##### DATA SEGMENT

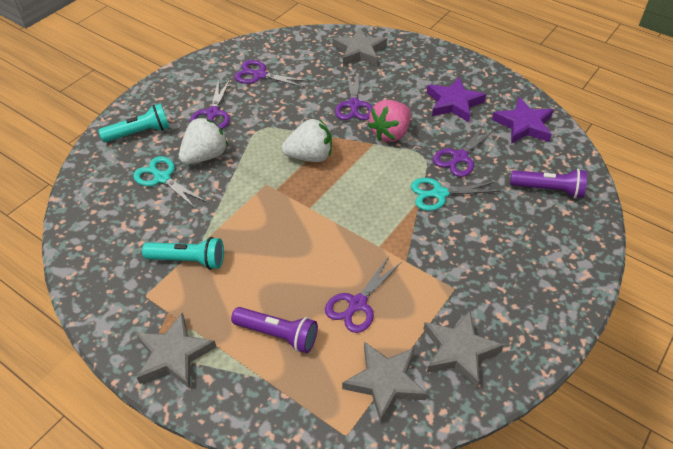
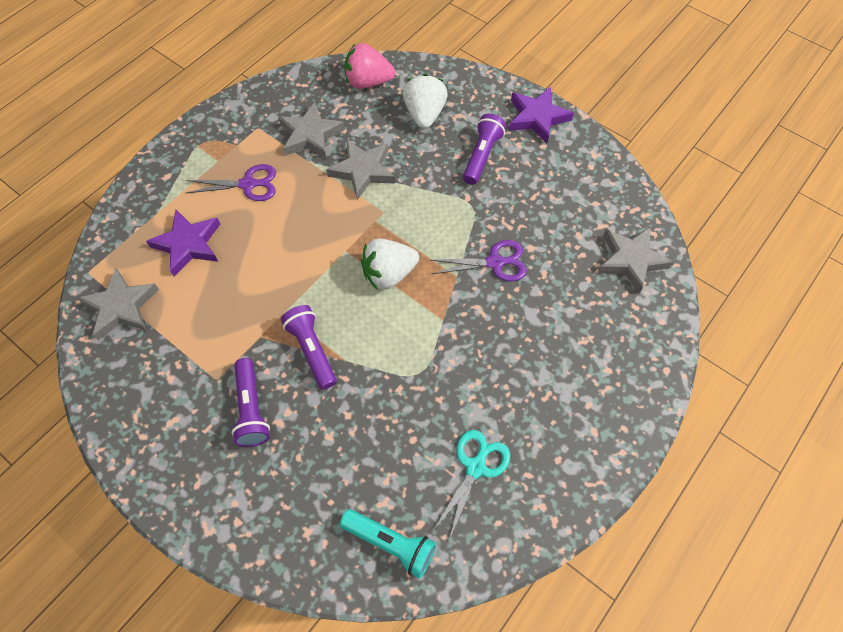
purple flashlight: 2 -> 3
purple scissors: 5 -> 2
turquoise flashlight: 2 -> 1
turquoise scissors: 2 -> 1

##########

TASK PROMPT. When you write out the material above, keep every line exact and drop each picture.

COMPLETED TASK.
purple flashlight: 2 -> 3
purple scissors: 5 -> 2
turquoise flashlight: 2 -> 1
turquoise scissors: 2 -> 1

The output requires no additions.